How many lines of the data hold the word "degrees"? State the number and nothing else.
┌─ Data below
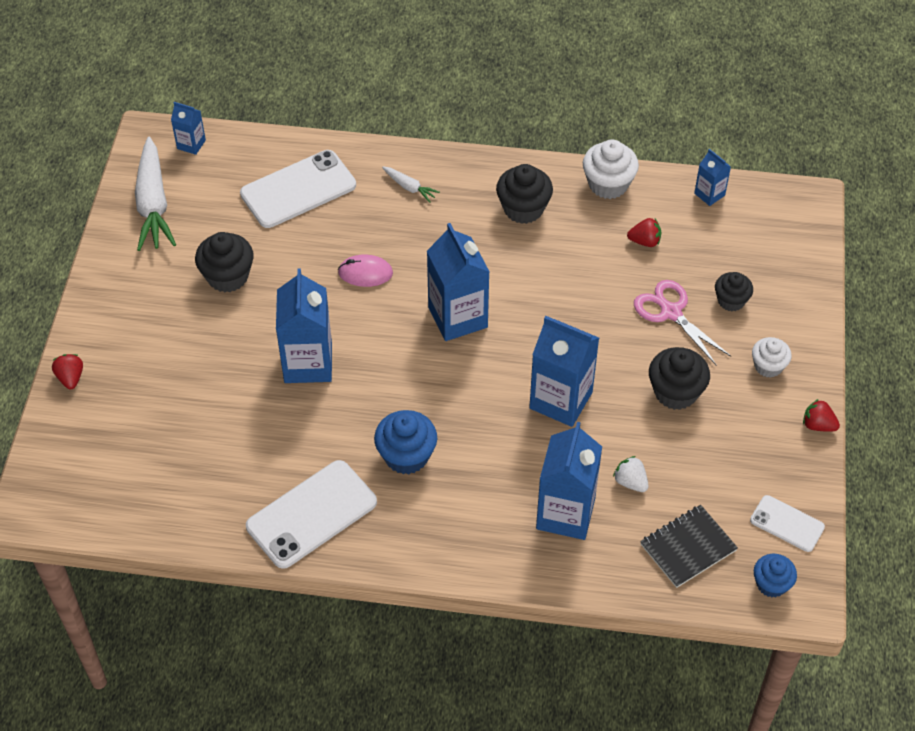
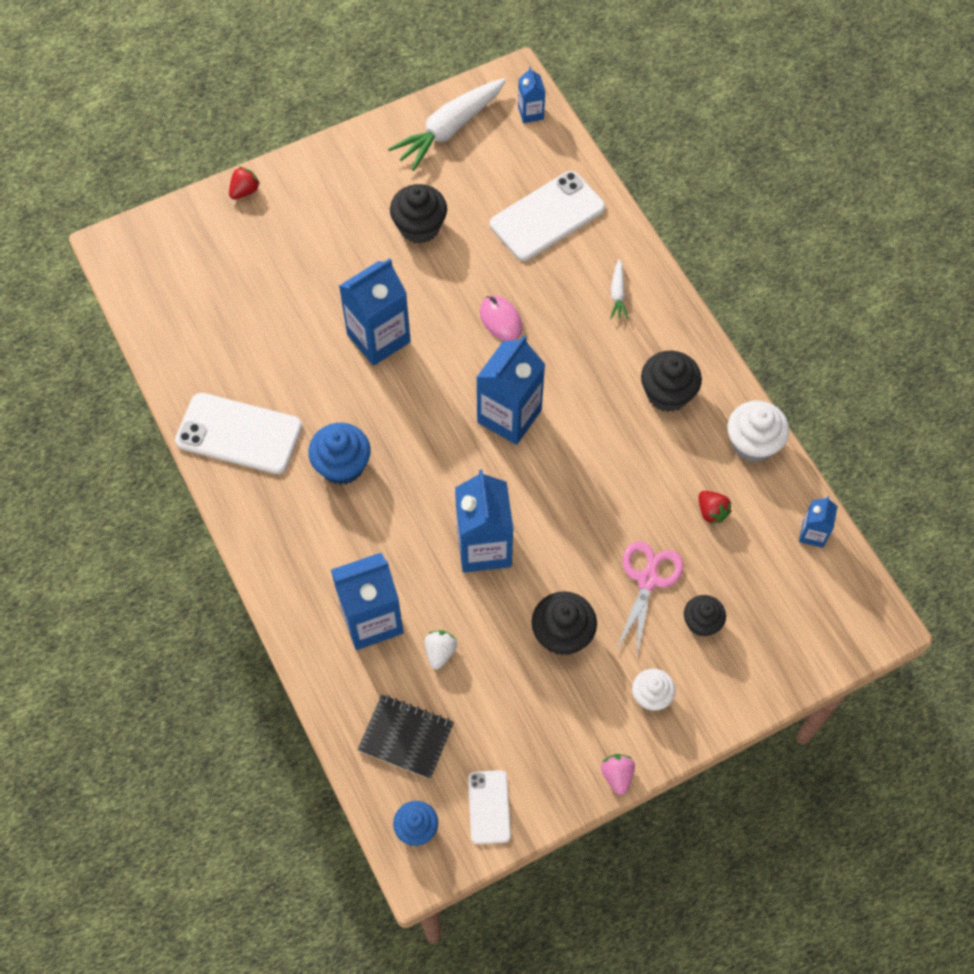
camera: 55 degrees right, 10 degrees up
(298, 189) = (547, 216): white phone -> white phone turned 60 degrees counterclockwise
(818, 425) = (617, 775): red strawberry -> pink strawberry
└─
Problem solution >>
2